• Exercise
Nothing but the pictures should be left out when you copy the records exactly.

Before-and-after object lists
((
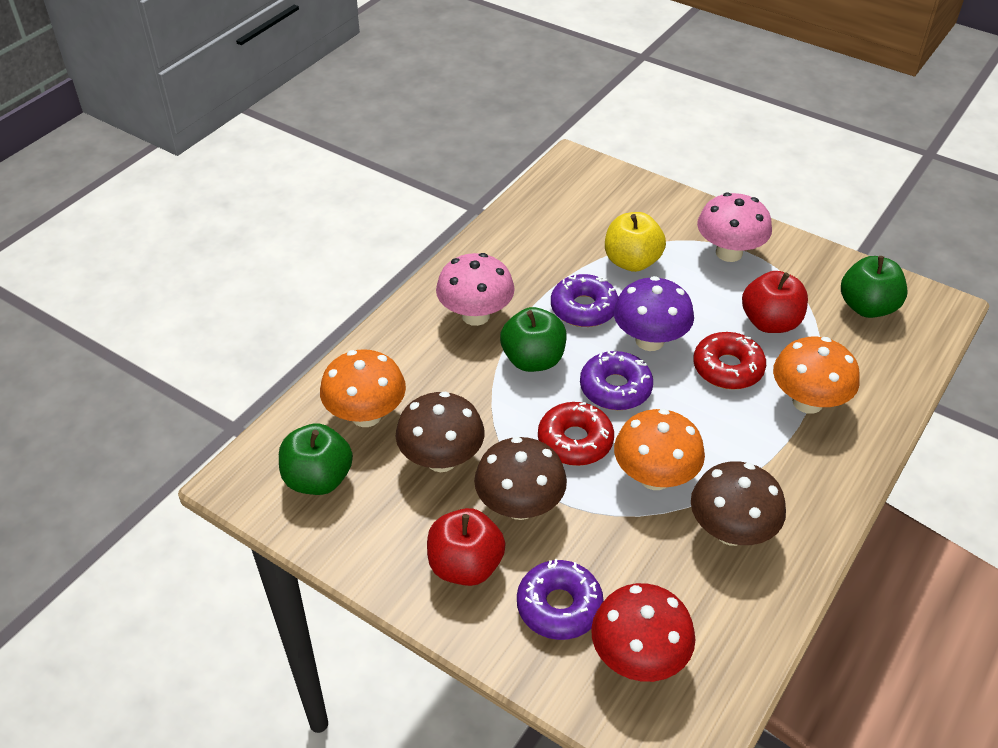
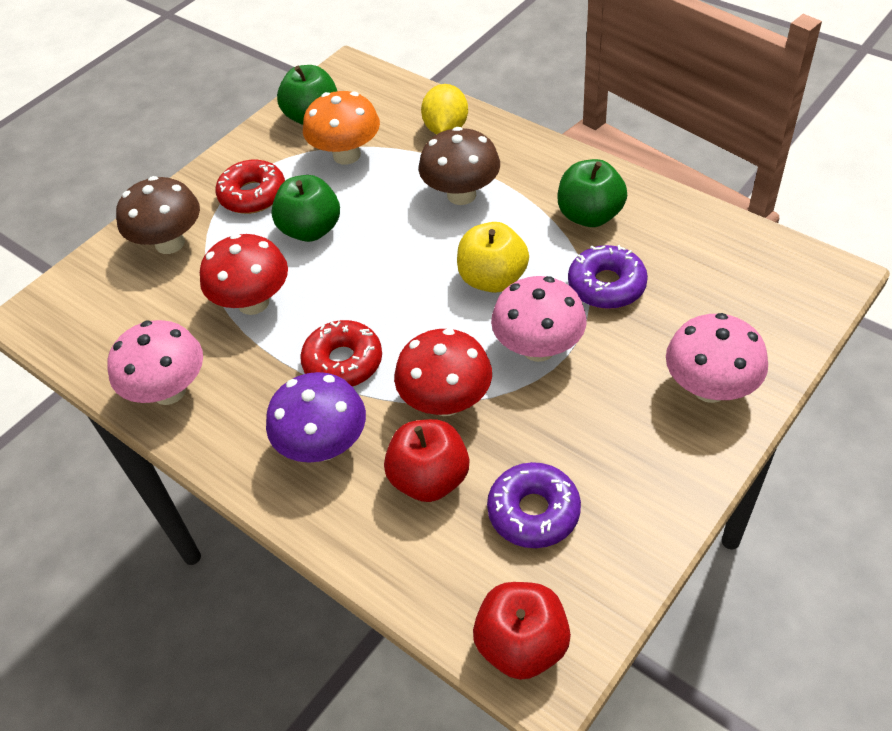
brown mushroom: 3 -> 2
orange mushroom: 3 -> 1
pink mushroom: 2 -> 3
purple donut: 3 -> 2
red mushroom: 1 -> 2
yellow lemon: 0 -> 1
))
• Reply
brown mushroom: 3 -> 2
orange mushroom: 3 -> 1
pink mushroom: 2 -> 3
purple donut: 3 -> 2
red mushroom: 1 -> 2
yellow lemon: 0 -> 1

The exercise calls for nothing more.